● **What to do**
Within the material below, count every line with the string "relocated". Give no more than the number.

* * * * *

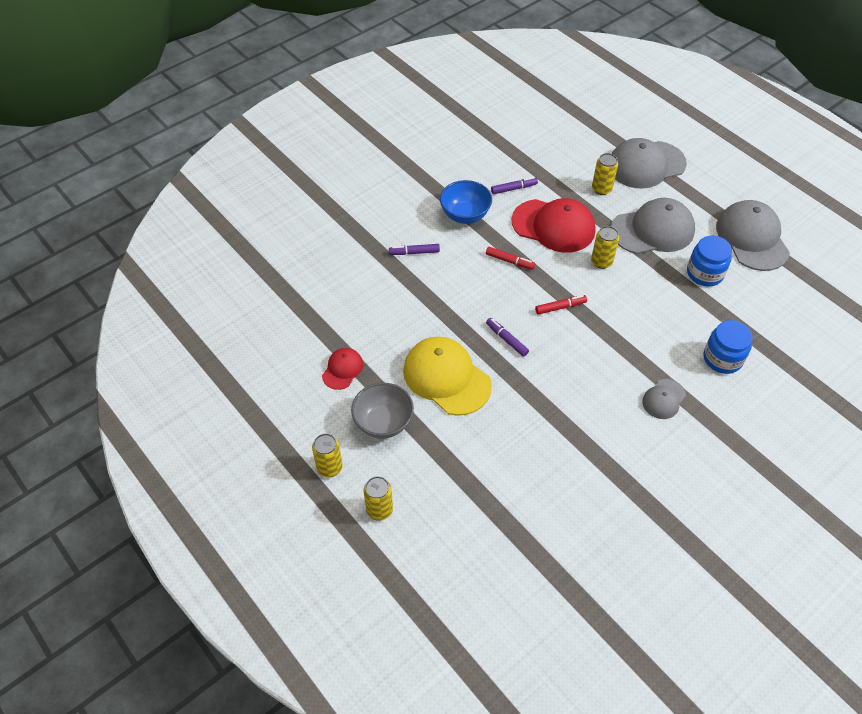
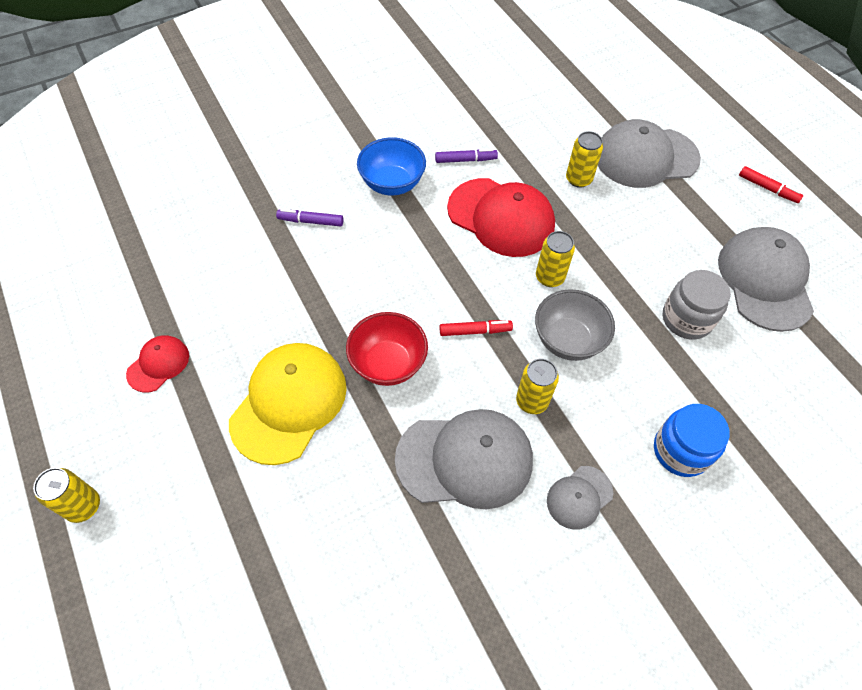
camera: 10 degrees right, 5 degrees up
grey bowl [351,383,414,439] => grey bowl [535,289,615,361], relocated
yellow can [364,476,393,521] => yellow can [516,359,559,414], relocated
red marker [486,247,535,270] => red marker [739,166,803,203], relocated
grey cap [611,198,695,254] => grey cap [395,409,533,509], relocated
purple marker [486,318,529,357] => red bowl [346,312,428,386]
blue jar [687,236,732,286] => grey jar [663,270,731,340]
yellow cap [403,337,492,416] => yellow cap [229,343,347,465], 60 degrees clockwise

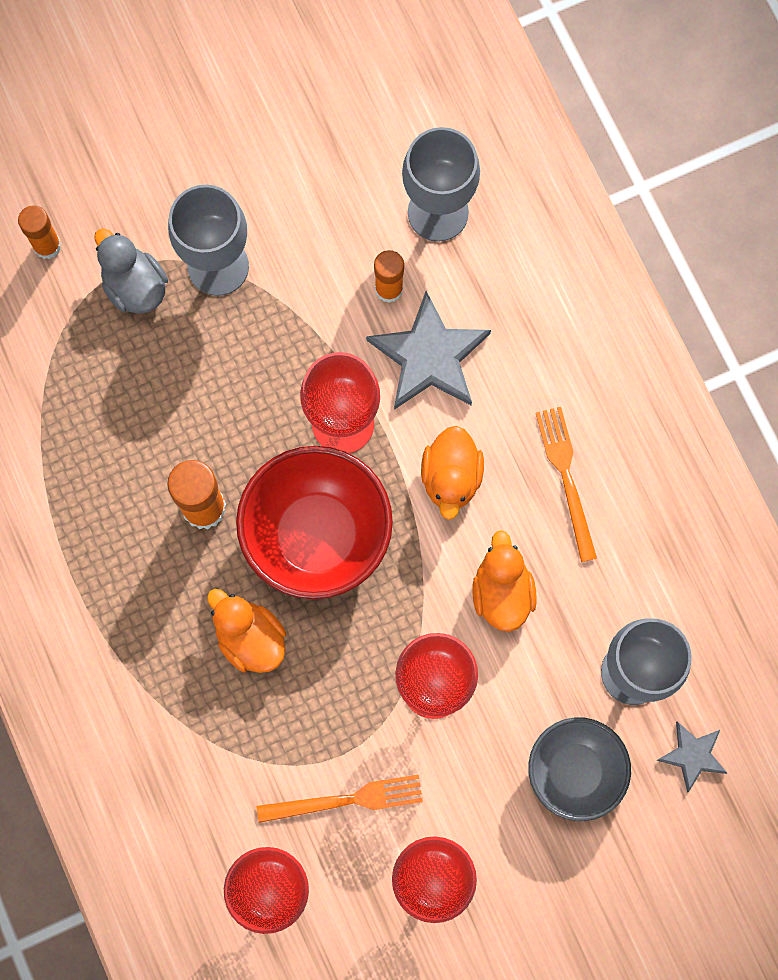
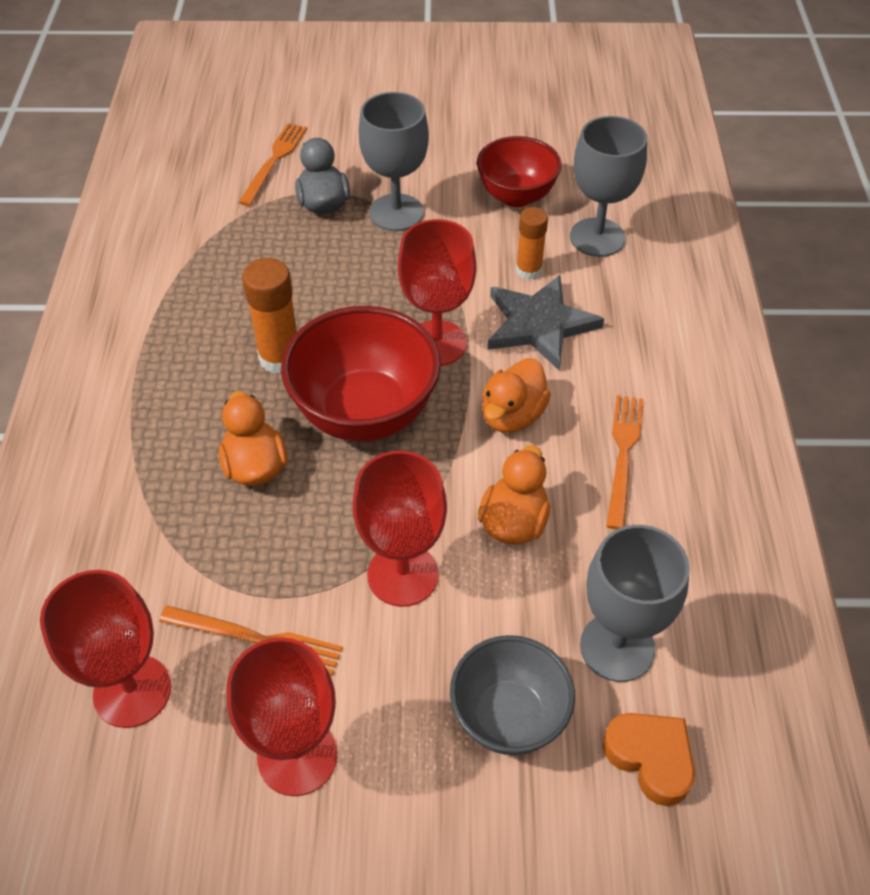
camera: 25 degrees right, 25 degrees down
nothing => red bowl [477,136,561,207]
orange glue stick [18,205,61,259] => orange fork [238,123,307,206]
grey star [656,722,727,793] => orange heart [603,713,695,806]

* * * * *

● **Reply to the task**
4